> [Exercise objective]
From the entries below, gather every line containing the string "blanc".
##### Provided material
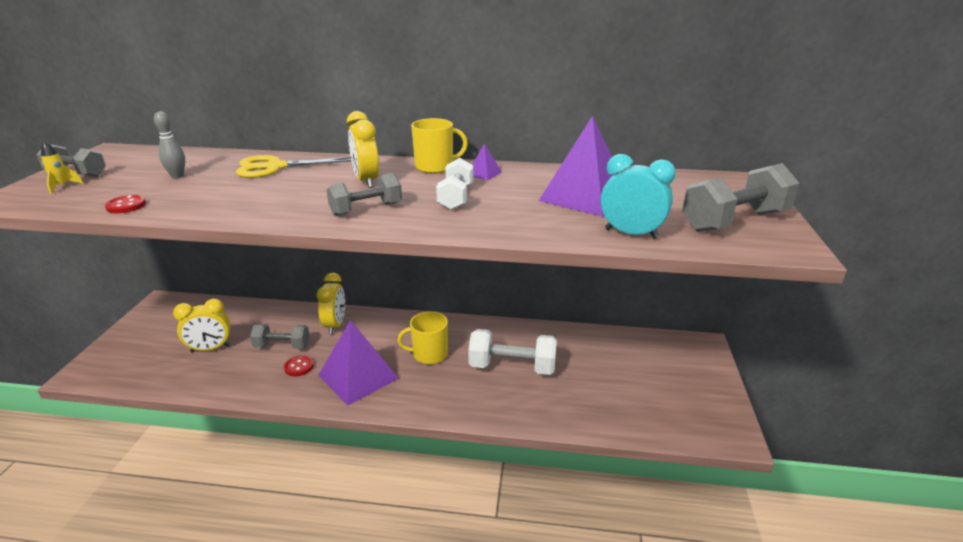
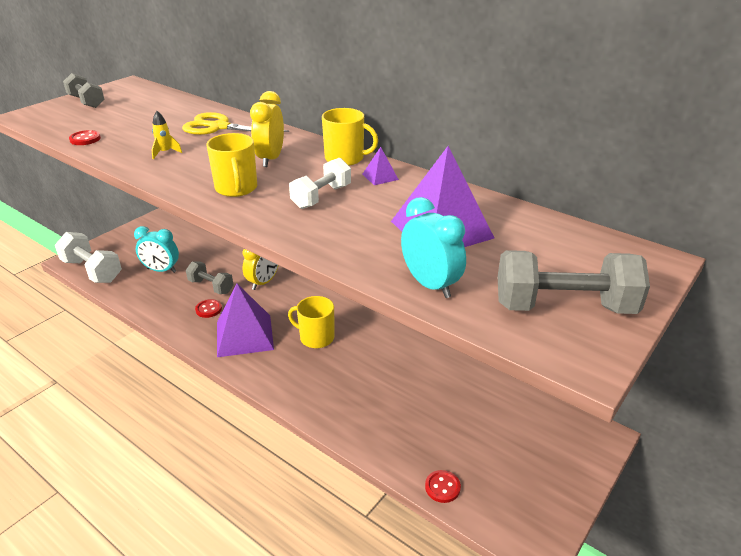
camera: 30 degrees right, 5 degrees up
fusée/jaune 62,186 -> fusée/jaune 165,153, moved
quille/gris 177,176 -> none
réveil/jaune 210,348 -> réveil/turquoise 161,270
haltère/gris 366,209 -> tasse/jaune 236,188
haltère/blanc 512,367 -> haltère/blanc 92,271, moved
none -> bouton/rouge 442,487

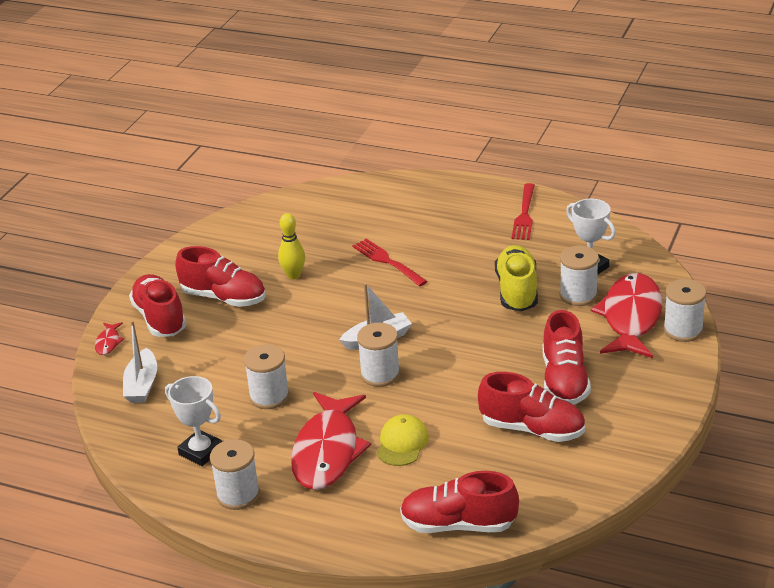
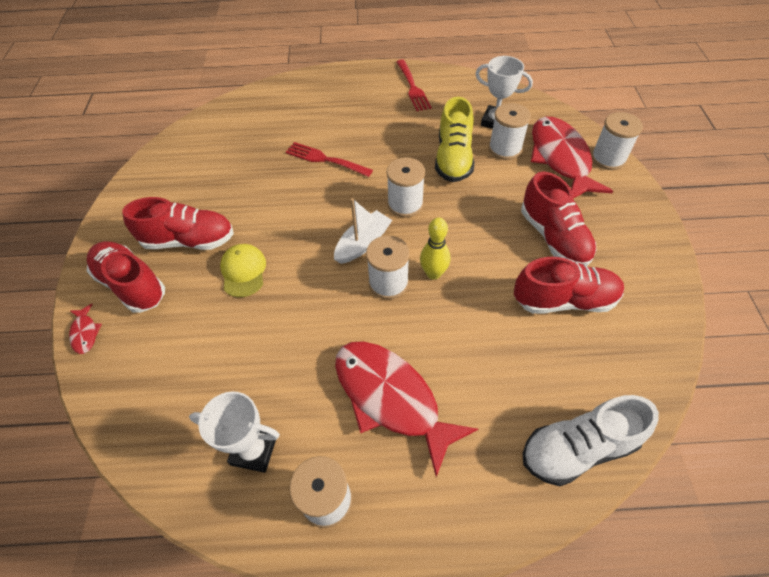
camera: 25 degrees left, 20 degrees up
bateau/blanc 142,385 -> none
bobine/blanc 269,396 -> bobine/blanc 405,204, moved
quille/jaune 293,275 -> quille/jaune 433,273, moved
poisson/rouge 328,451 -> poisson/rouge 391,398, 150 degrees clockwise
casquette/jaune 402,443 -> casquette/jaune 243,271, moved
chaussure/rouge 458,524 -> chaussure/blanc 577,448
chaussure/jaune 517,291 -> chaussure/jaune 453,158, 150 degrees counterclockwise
##########
> [Written answer]
haltère/blanc 512,367 -> haltère/blanc 92,271, moved
bateau/blanc 142,385 -> none
bobine/blanc 269,396 -> bobine/blanc 405,204, moved
chaussure/rouge 458,524 -> chaussure/blanc 577,448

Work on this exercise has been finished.